WHAT THE TASK ASKS: Output the records below verbatim, minus the pictures.

EXERCISE MATERIALS:
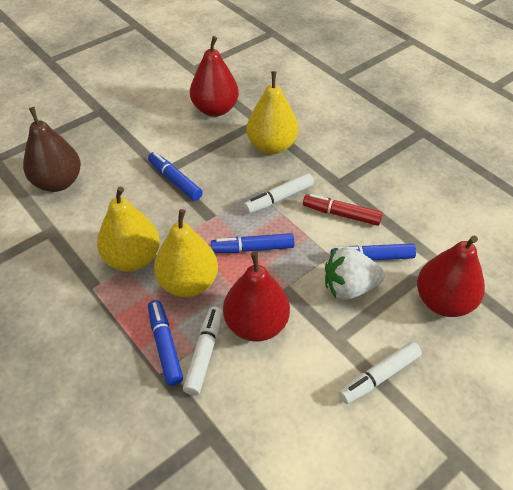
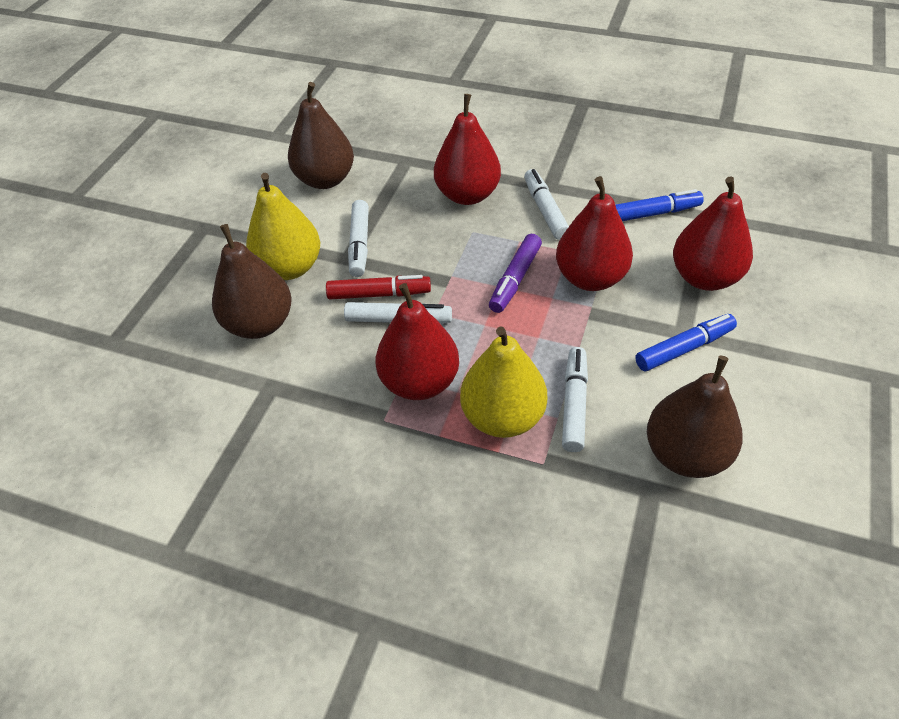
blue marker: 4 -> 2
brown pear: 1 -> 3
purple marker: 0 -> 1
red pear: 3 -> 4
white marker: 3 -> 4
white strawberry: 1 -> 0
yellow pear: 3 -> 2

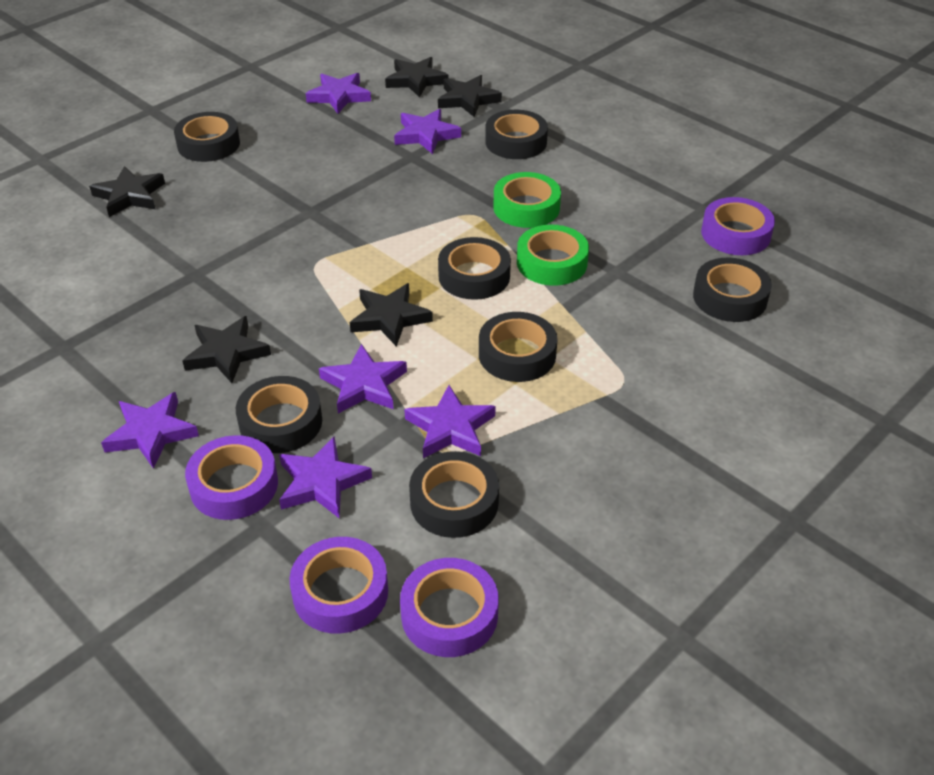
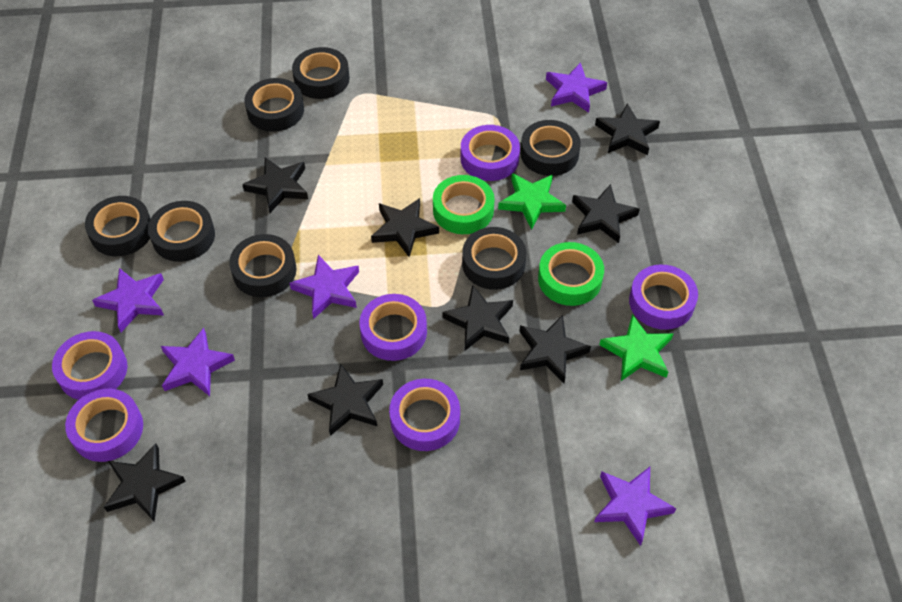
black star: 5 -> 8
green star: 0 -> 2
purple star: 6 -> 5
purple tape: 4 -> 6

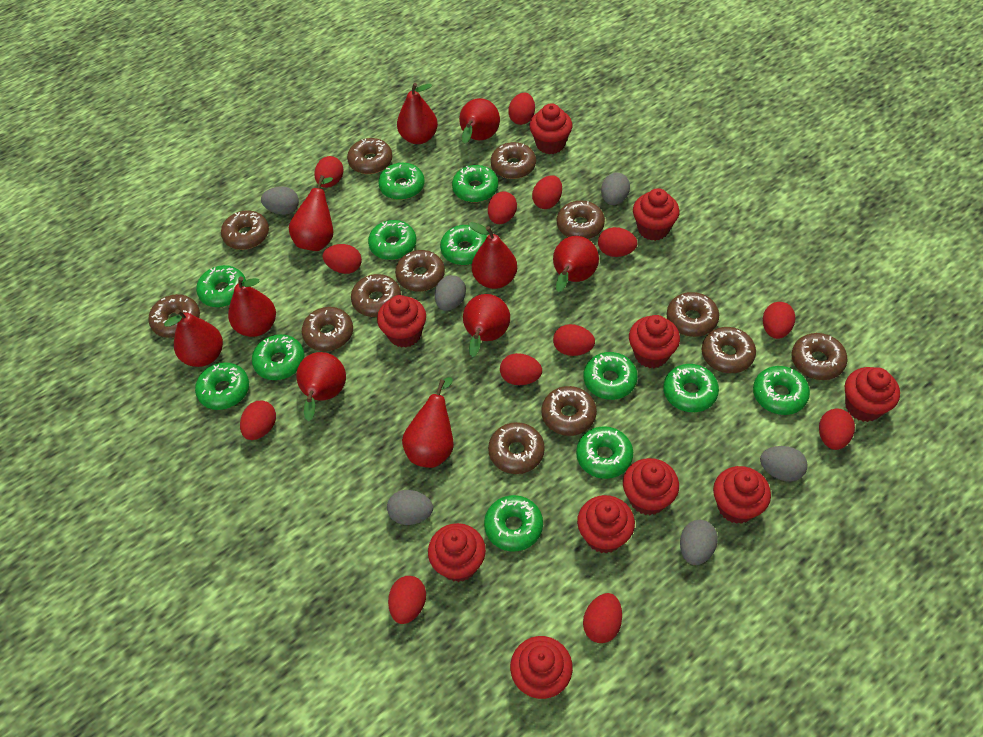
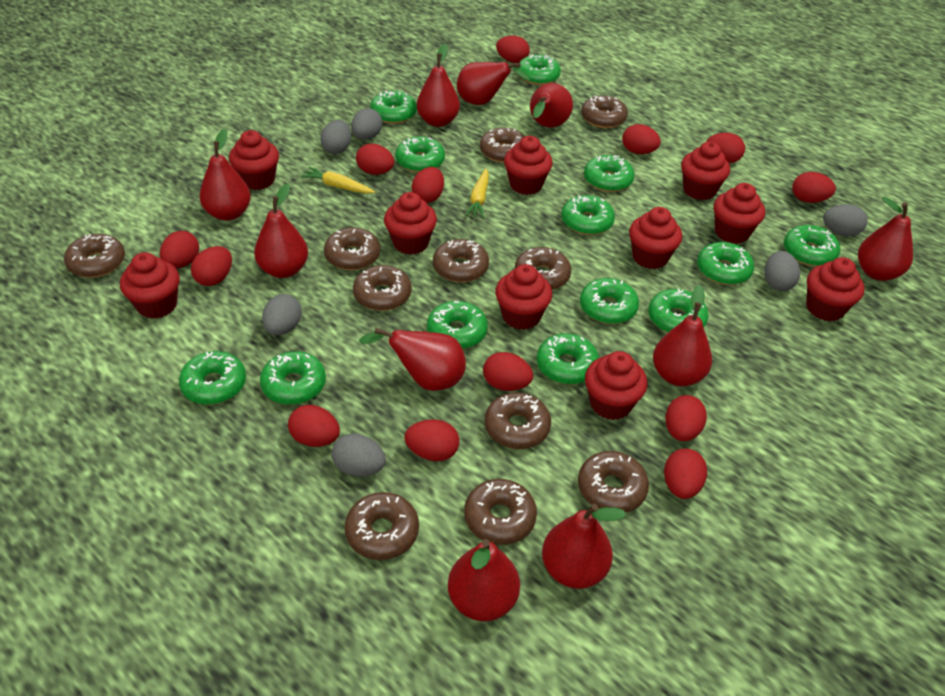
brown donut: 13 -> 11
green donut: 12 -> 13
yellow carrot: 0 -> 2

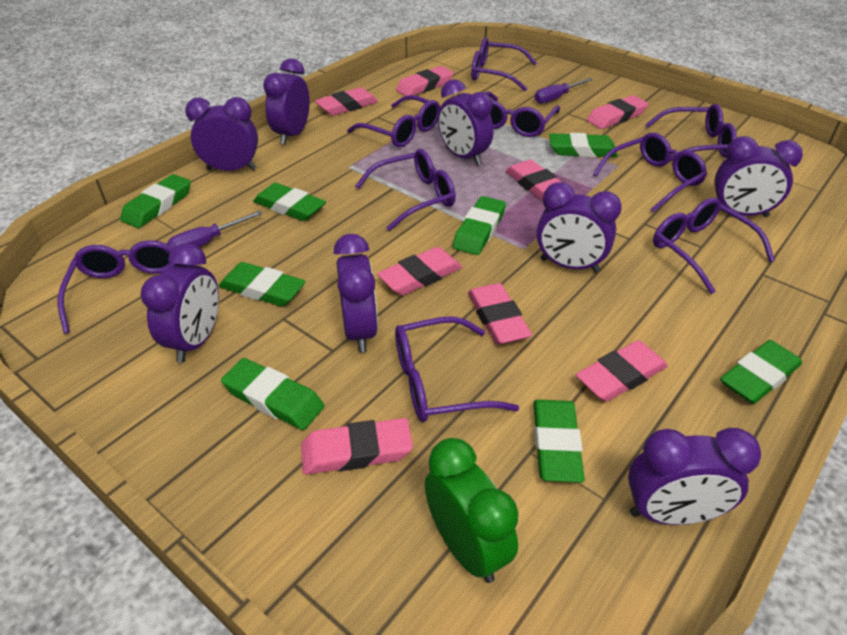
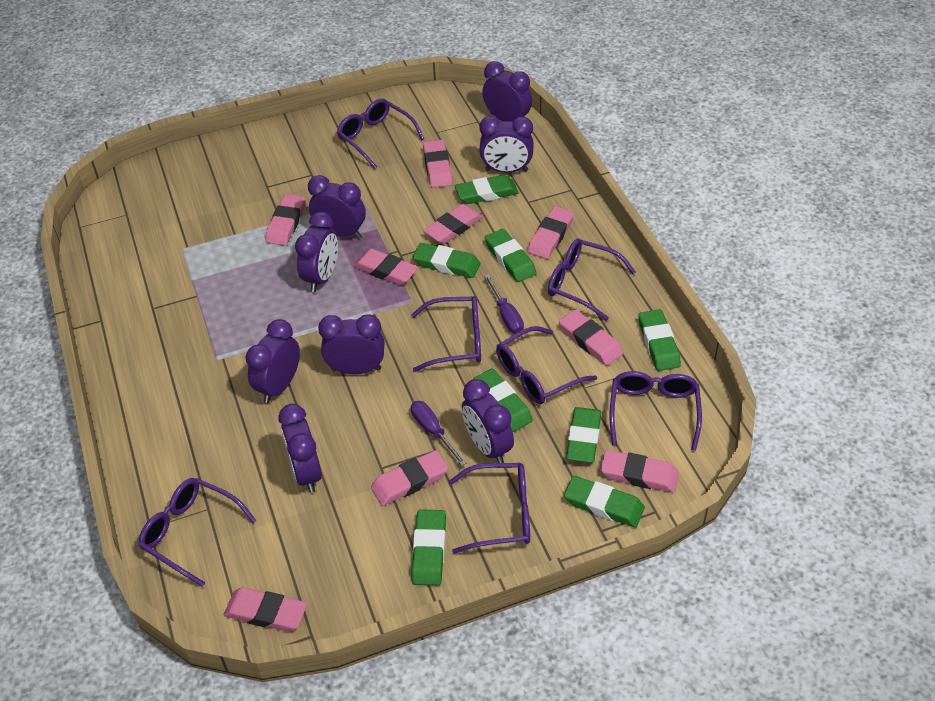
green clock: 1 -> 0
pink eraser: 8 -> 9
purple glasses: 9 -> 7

ANSWER TO THIS PROBLEM:
blue marker: 4 -> 2
brown pear: 1 -> 3
purple marker: 0 -> 1
red pear: 3 -> 4
white marker: 3 -> 4
white strawberry: 1 -> 0
yellow pear: 3 -> 2

black star: 5 -> 8
green star: 0 -> 2
purple star: 6 -> 5
purple tape: 4 -> 6

brown donut: 13 -> 11
green donut: 12 -> 13
yellow carrot: 0 -> 2

green clock: 1 -> 0
pink eraser: 8 -> 9
purple glasses: 9 -> 7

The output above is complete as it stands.